Extracted material
───
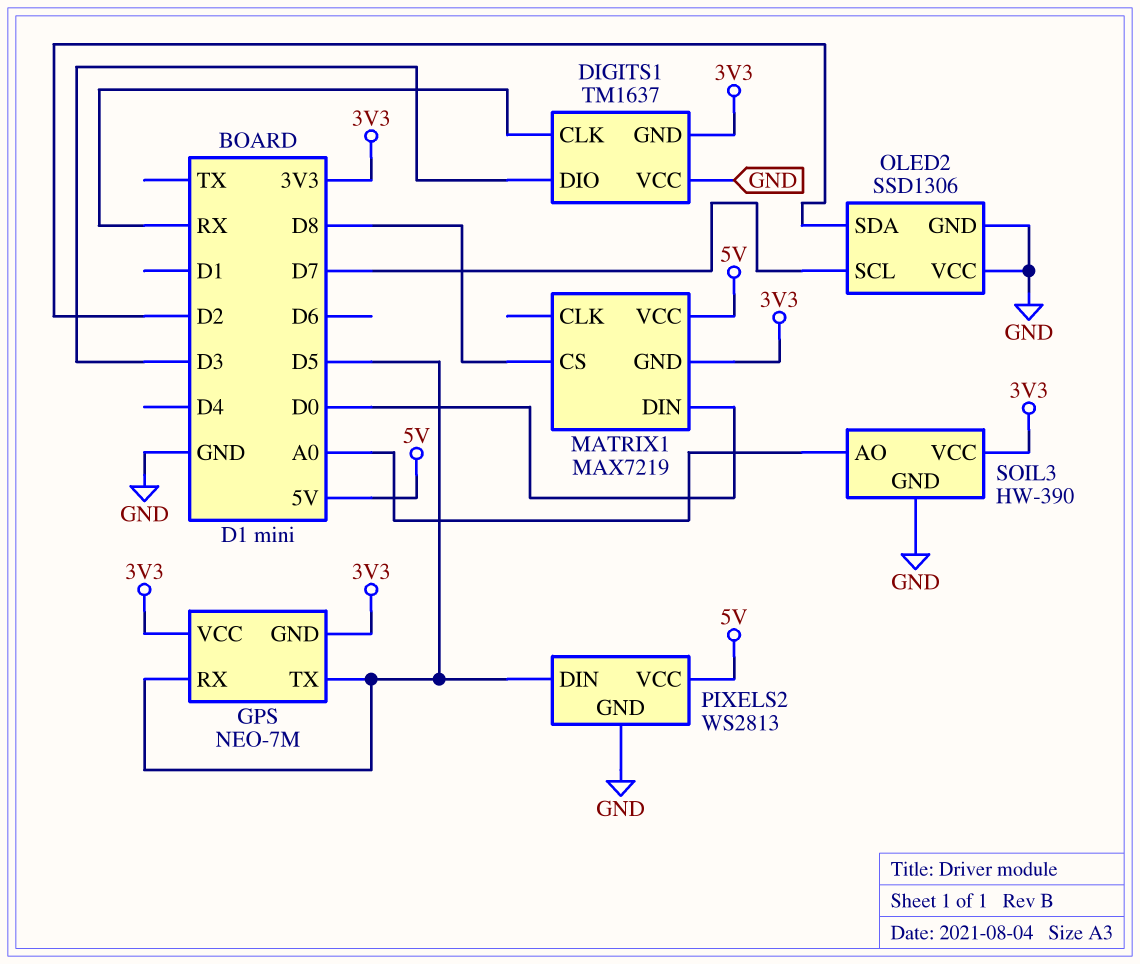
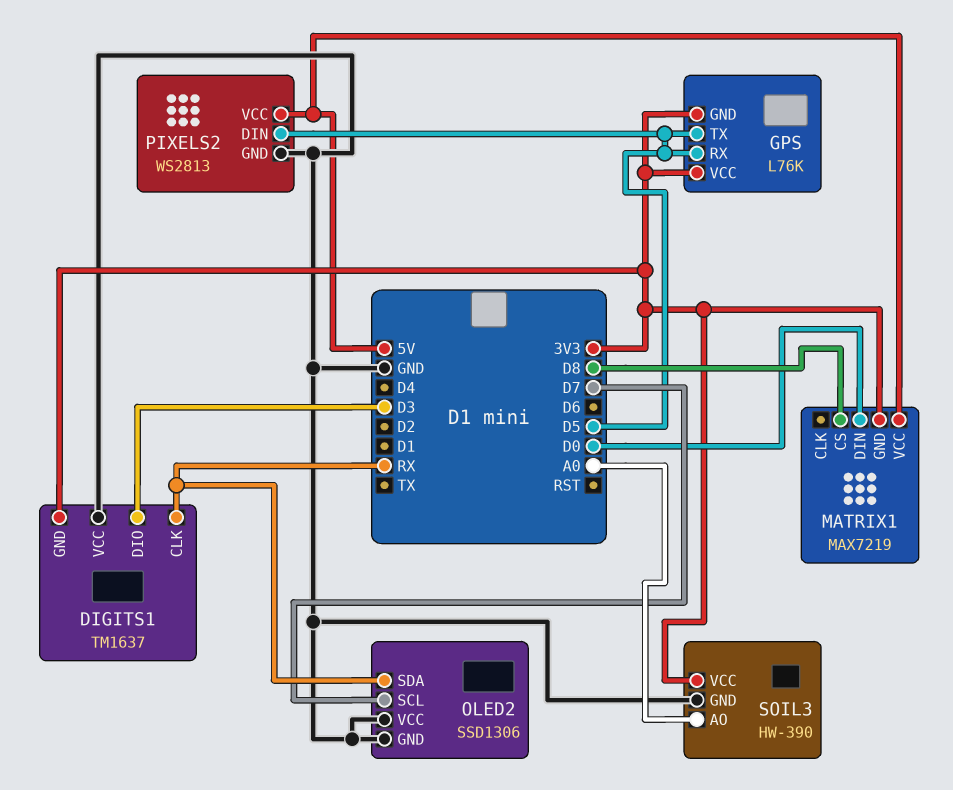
GPS: NEO-7M -> L76K
OLED2 pin SDA: D2 -> RX

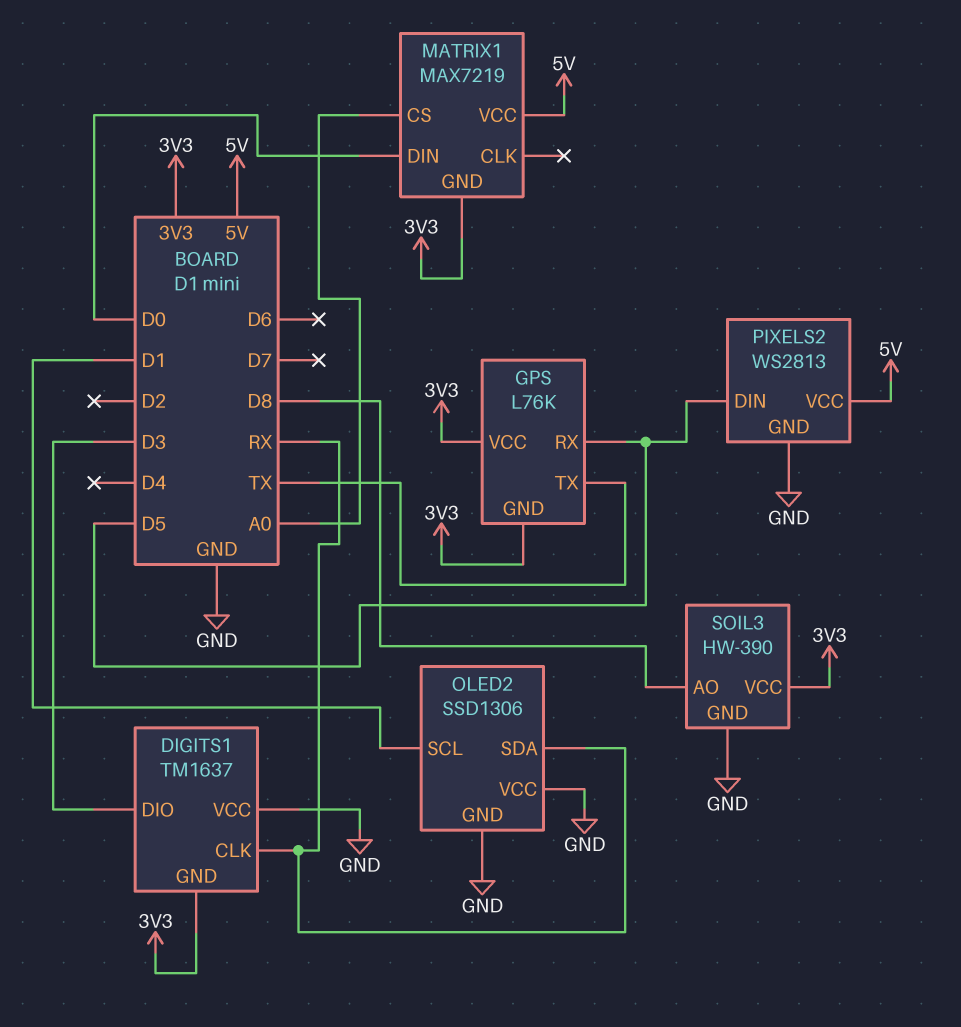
GPS pin TX: D5 -> TX
MATRIX1 pin CS: D8 -> A0
OLED2 pin SCL: D7 -> D1
SOIL3 pin AO: A0 -> D8

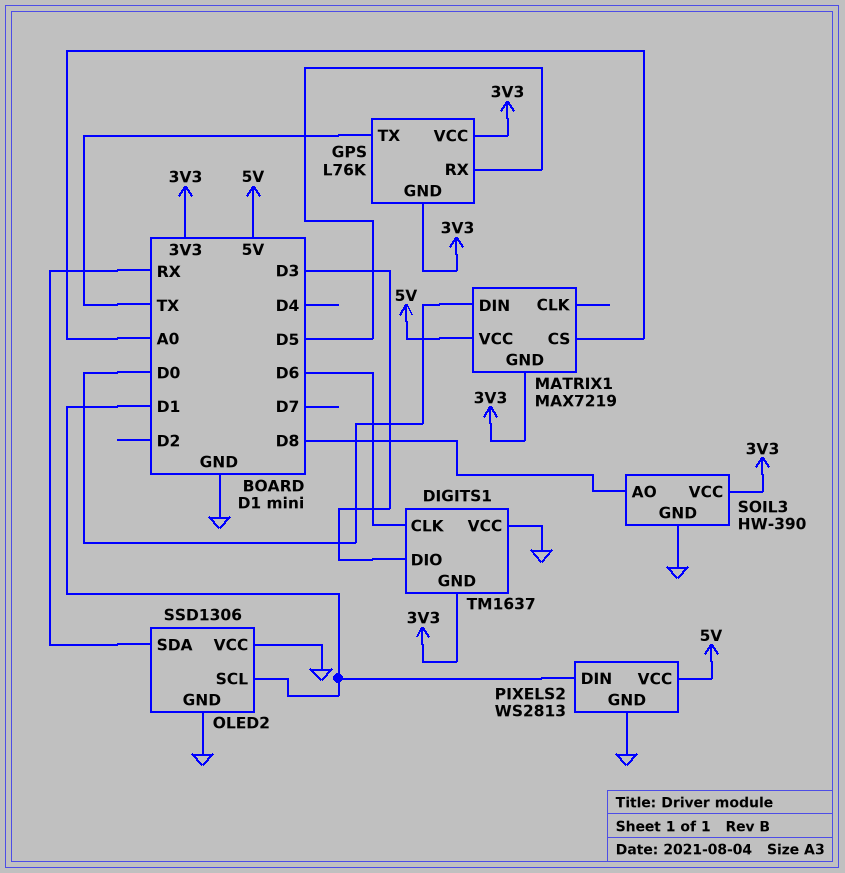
DIGITS1 pin CLK: RX -> D6
PIXELS2 pin DIN: D5 -> D1

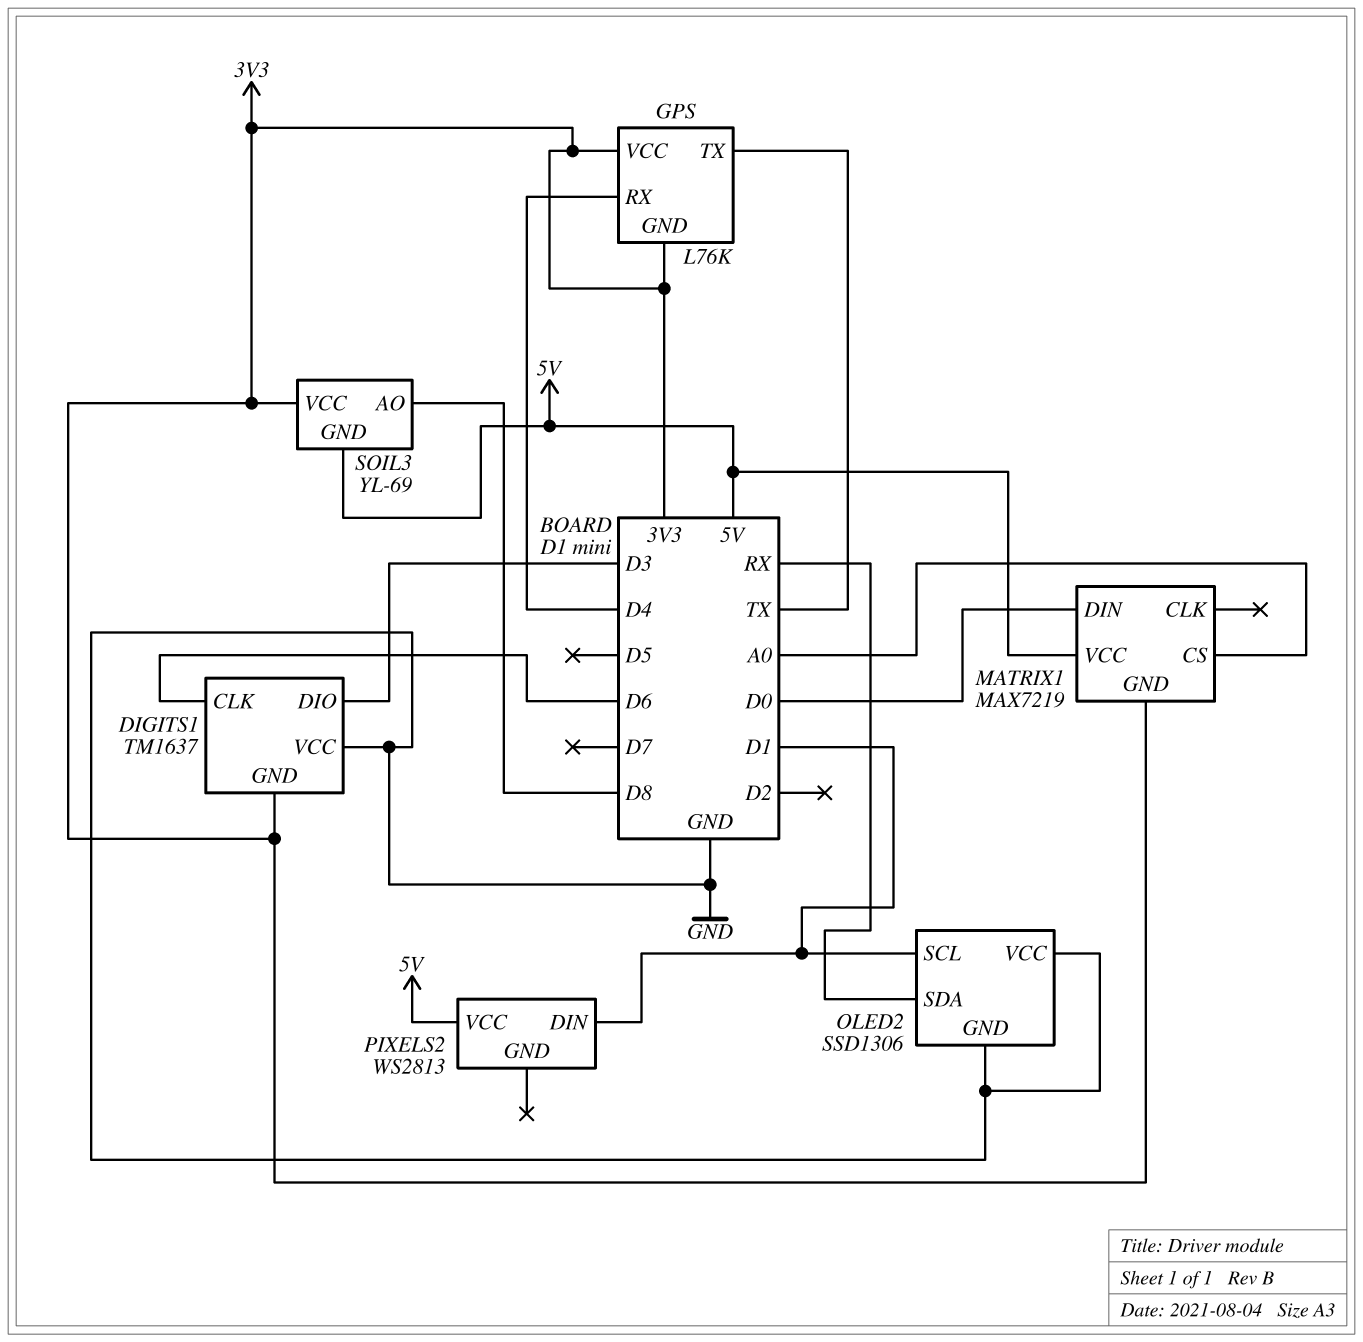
GPS pin RX: D5 -> D4
PIXELS2 pin GND: GND -> none
SOIL3: HW-390 -> YL-69
SOIL3 pin GND: GND -> 5V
───
Problem details
Please return, exactly and with pictures omitted, the lines from the line holding "DIGITS1 pin CLK: RX -> D6" through the end of the data above, inclusive.

Answer to the exercise
DIGITS1 pin CLK: RX -> D6
PIXELS2 pin DIN: D5 -> D1

GPS pin RX: D5 -> D4
PIXELS2 pin GND: GND -> none
SOIL3: HW-390 -> YL-69
SOIL3 pin GND: GND -> 5V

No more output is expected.